* PROBLEM REQUIREMENTS
Omitting all images, output the entries that follow exactly as written.

* SUPPLIED MATERIAL
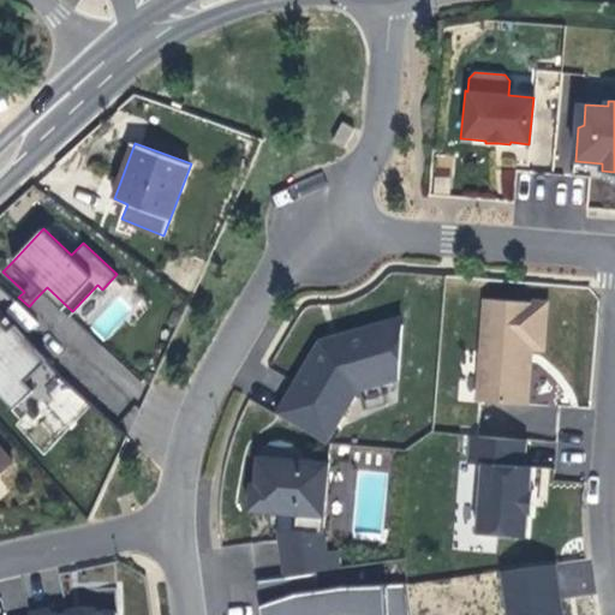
[(99,287),(76,314),(107,340),(130,312),(99,287)]
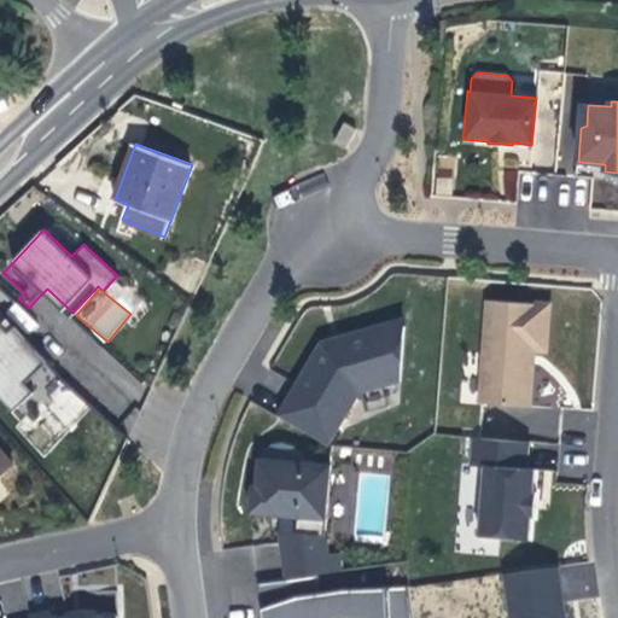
[(546,350),(549,305),(489,301),(481,402),(530,407),(532,362),(534,349),(546,350)]
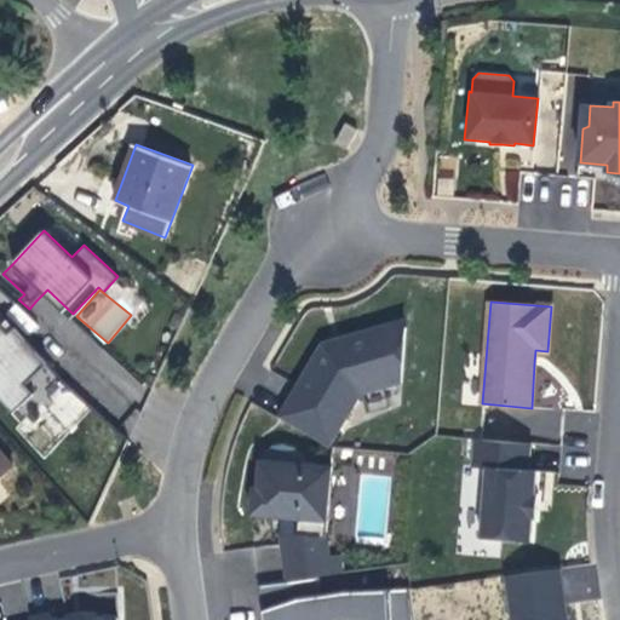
[(0,397),(12,413),(35,392),(28,383),(46,365),(16,328),(7,320),(0,311),(0,397)]
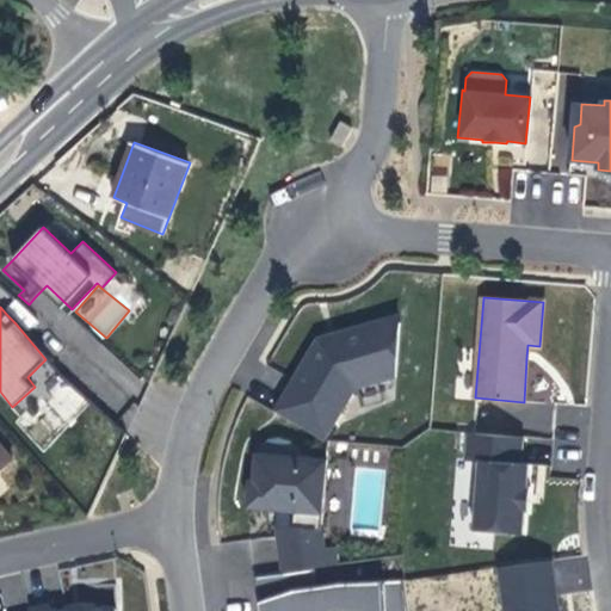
[(396,376),(400,322),(381,321),(344,332),(339,339),(326,344),(319,339),(276,412),(323,439),(355,387),(396,376)]
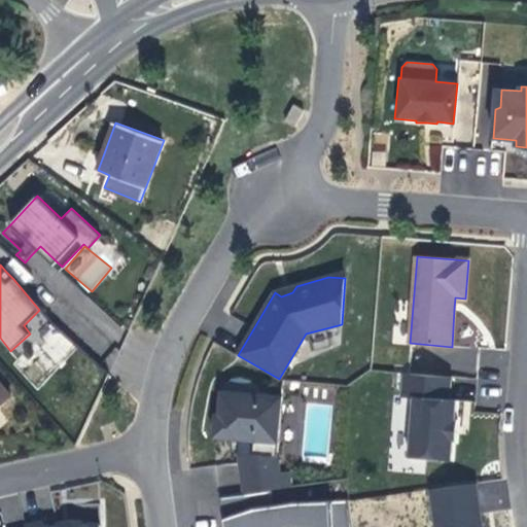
[(281,296),(292,292),(296,286),(286,289),(275,292),(281,296)]
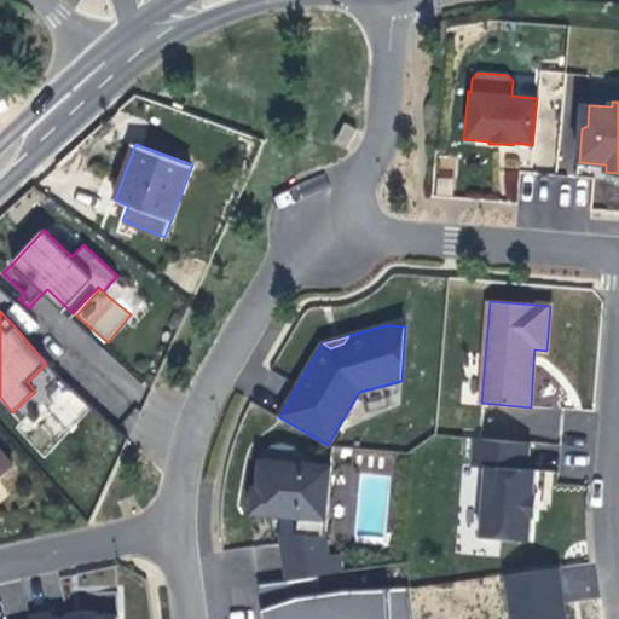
[(534,519),(537,493),(534,492),(536,470),(528,469),(530,444),(473,439),(470,466),(486,467),(480,537),(530,542),(532,518),(534,519)]
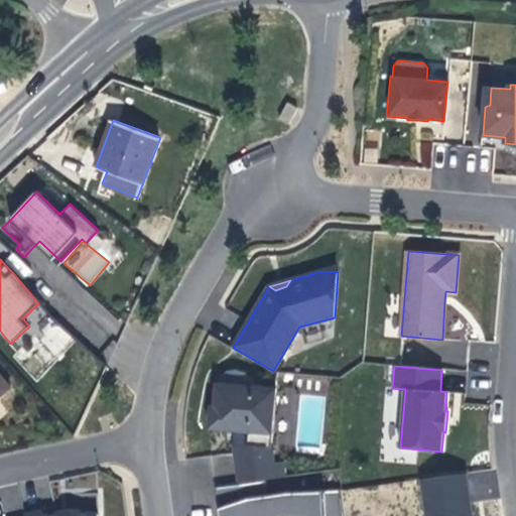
[(271,447),(276,387),(253,386),(250,378),(244,373),(236,370),(228,371),(221,376),(216,382),(215,405),(211,405),(209,427),(235,431),(248,431),(247,445),(234,444),(239,483),(284,477),(281,462),(273,464),(271,447)]
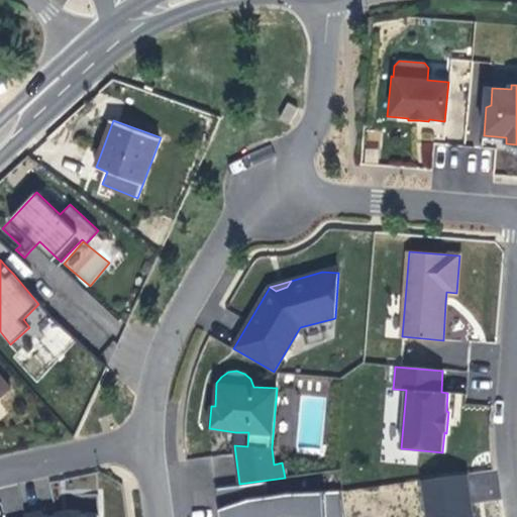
[(0,377),(0,398),(10,389),(0,377)]
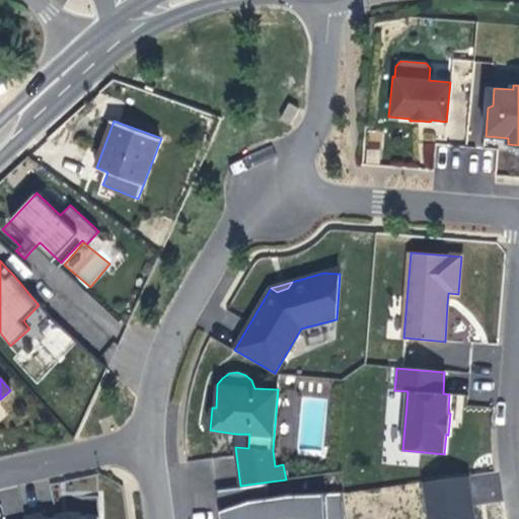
[(248,448),(249,434),(236,434),(236,440),(235,447),(248,448)]
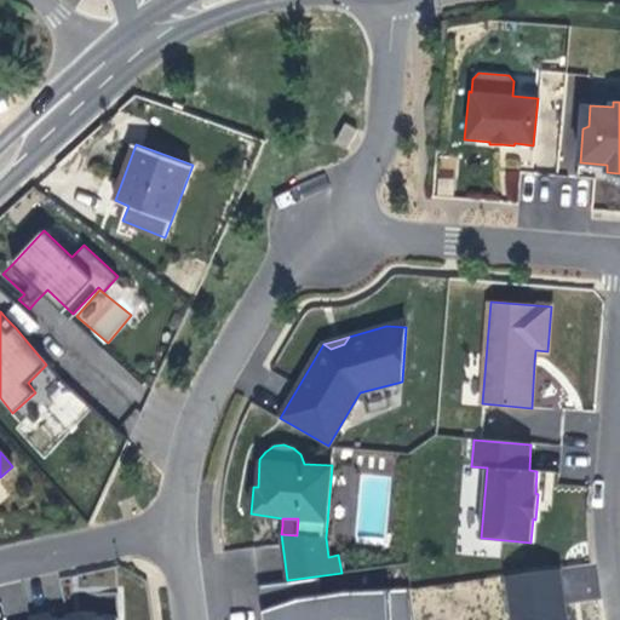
[(412,619),(405,566),(258,587),(262,619),(343,619),(344,619),(412,619)]
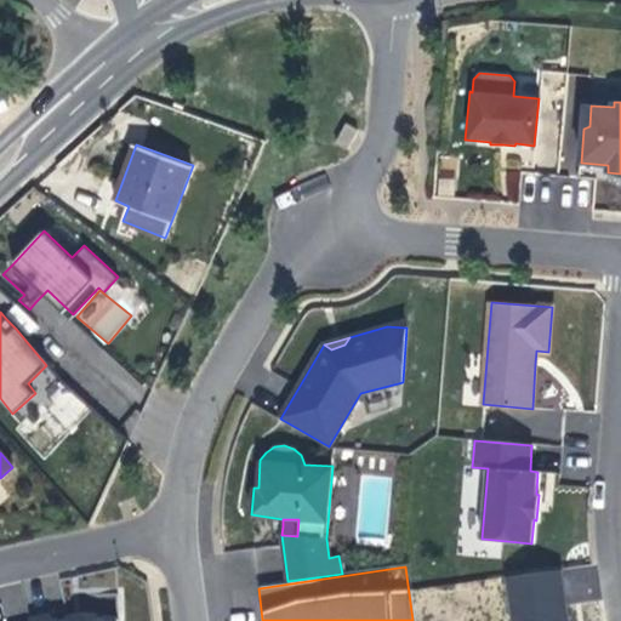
[(567,620),(560,571),(506,579),(511,620),(567,620)]
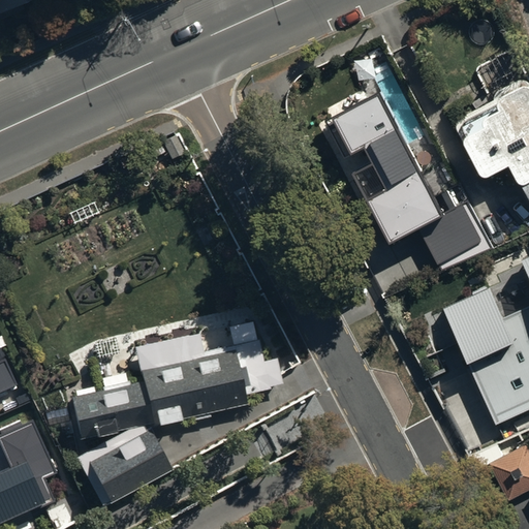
[(0,0),(0,10),(23,0),(0,0)]
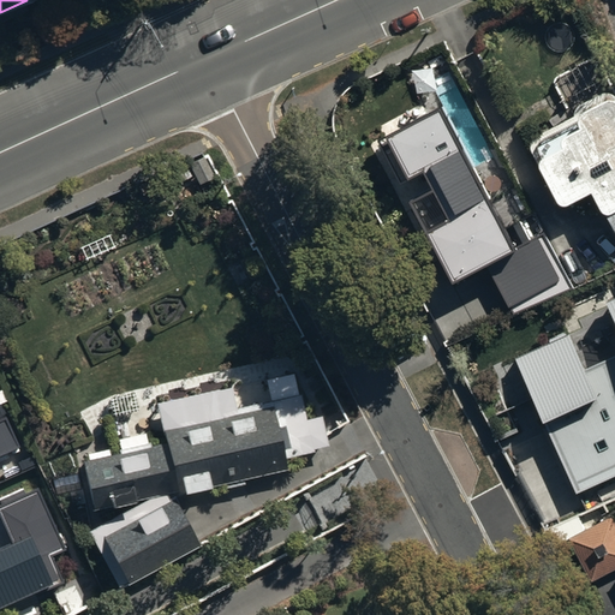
[(553,79),(572,115),(529,142),(565,207),(593,191),(614,230),(614,88),(597,55),(553,79)]
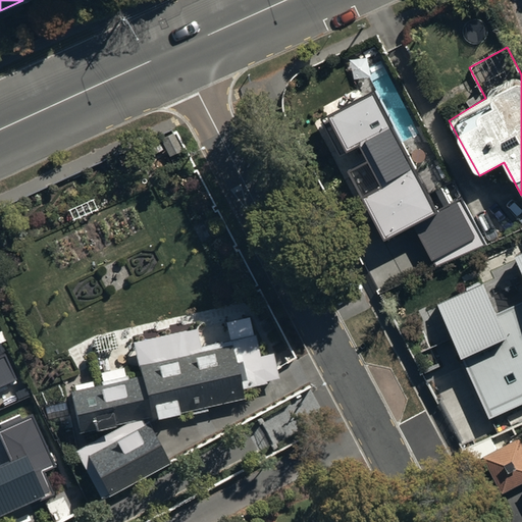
[(372,92),(326,117),(346,153),(359,146),(381,187),(361,198),(383,243),(414,225),(436,266),(487,244),(462,198),(436,212),(372,92)]
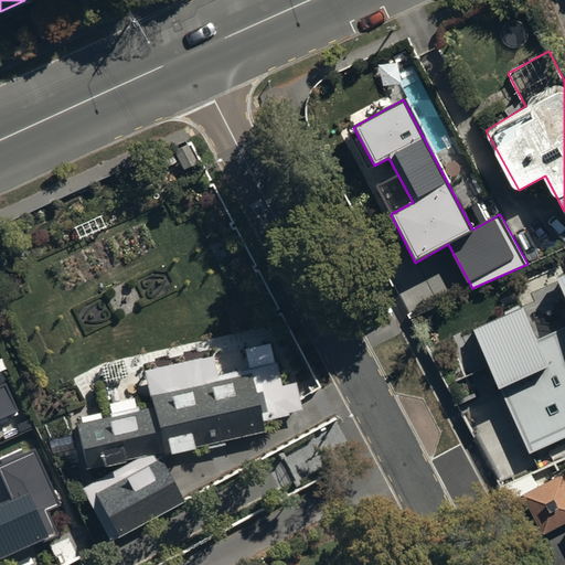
[(523,308),(473,330),(529,454),(564,437),(564,274),(555,278),(564,299),(564,326),(537,339),(523,308)]
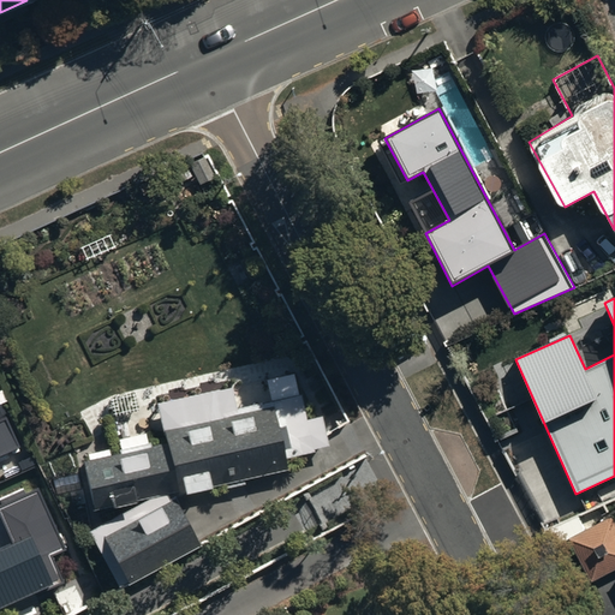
[(145,445),(83,459),(93,509),(177,490),(177,494),(224,483),(225,487),(245,482),(244,477),(286,467),(284,458),(314,451),(299,393),(297,393),(293,374),(232,388),(231,384),(156,402),(157,405),(147,408),(148,413),(138,416),(145,445)]
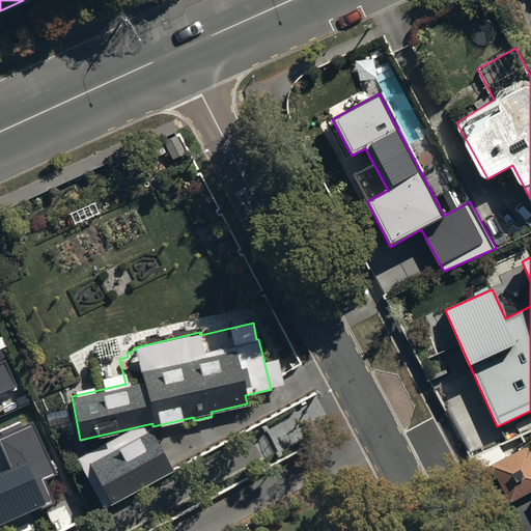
[(0,393),(19,386),(6,360),(0,362),(0,393)]
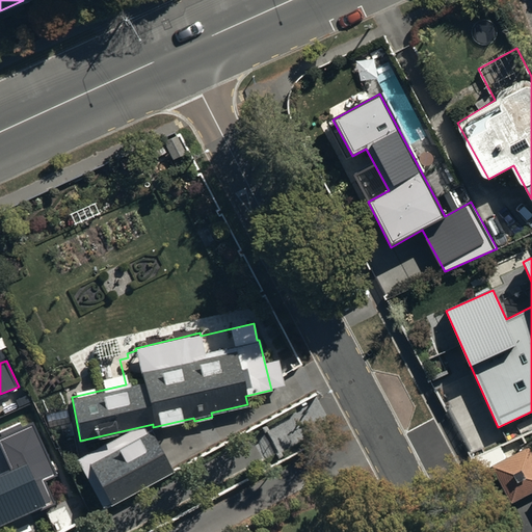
[(33,422),(0,436),(0,447),(10,470),(0,474),(0,527),(55,502),(46,480),(58,475),(33,422)]
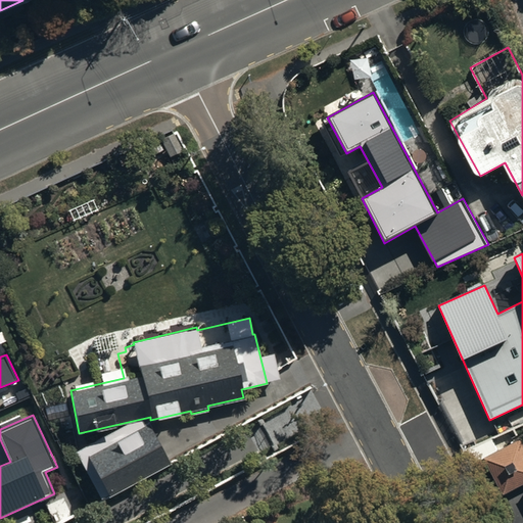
[(150,423),(89,457),(110,495),(172,463),(150,423)]
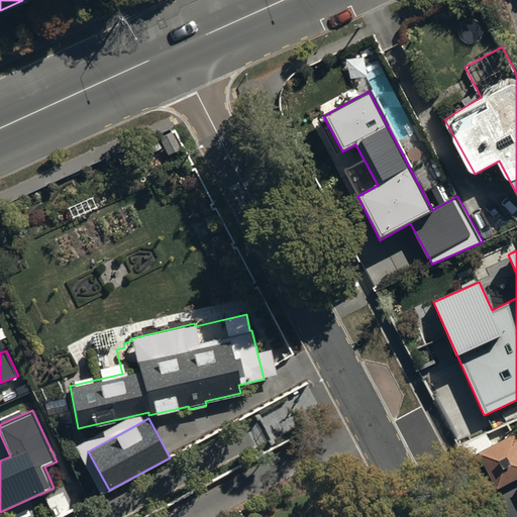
[(516,438),(515,434),(479,452),(498,489),(516,478),(516,438)]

* ANSWER AREA
[(99,287),(76,314),(107,340),(130,312),(99,287)]
[(546,350),(549,305),(489,301),(481,402),(530,407),(532,362),(534,349),(546,350)]
[(0,397),(12,413),(35,392),(28,383),(46,365),(16,328),(7,320),(0,311),(0,397)]
[(396,376),(400,322),(381,321),(344,332),(339,339),(326,344),(319,339),(276,412),(323,439),(355,387),(396,376)]
[(281,296),(292,292),(296,286),(286,289),(275,292),(281,296)]
[(534,519),(537,493),(534,492),(536,470),(528,469),(530,444),(473,439),(470,466),(486,467),(480,537),(530,542),(532,518),(534,519)]
[(271,447),(276,387),(253,386),(250,378),(244,373),(236,370),(228,371),(221,376),(216,382),(215,405),(211,405),(209,427),(235,431),(248,431),(247,445),(234,444),(239,483),(284,477),(281,462),(273,464),(271,447)]
[(0,377),(0,398),(10,389),(0,377)]
[(248,448),(249,434),(236,434),(236,440),(235,447),(248,448)]
[(412,619),(405,566),(258,587),(262,619),(343,619),(344,619),(412,619)]
[(567,620),(560,571),(506,579),(511,620),(567,620)]
[(0,0),(0,10),(23,0),(0,0)]
[(553,79),(572,115),(529,142),(565,207),(593,191),(614,230),(614,88),(597,55),(553,79)]
[(372,92),(326,117),(346,153),(359,146),(381,187),(361,198),(383,243),(414,225),(436,266),(487,244),(462,198),(436,212),(372,92)]
[(523,308),(473,330),(529,454),(564,437),(564,274),(555,278),(564,299),(564,326),(537,339),(523,308)]
[(145,445),(83,459),(93,509),(177,490),(177,494),(224,483),(225,487),(245,482),(244,477),(286,467),(284,458),(314,451),(299,393),(297,393),(293,374),(232,388),(231,384),(156,402),(157,405),(147,408),(148,413),(138,416),(145,445)]
[(0,393),(19,386),(6,360),(0,362),(0,393)]
[(33,422),(0,436),(0,447),(10,470),(0,474),(0,527),(55,502),(46,480),(58,475),(33,422)]
[(150,423),(89,457),(110,495),(172,463),(150,423)]
[(516,438),(515,434),(479,452),(498,489),(516,478),(516,438)]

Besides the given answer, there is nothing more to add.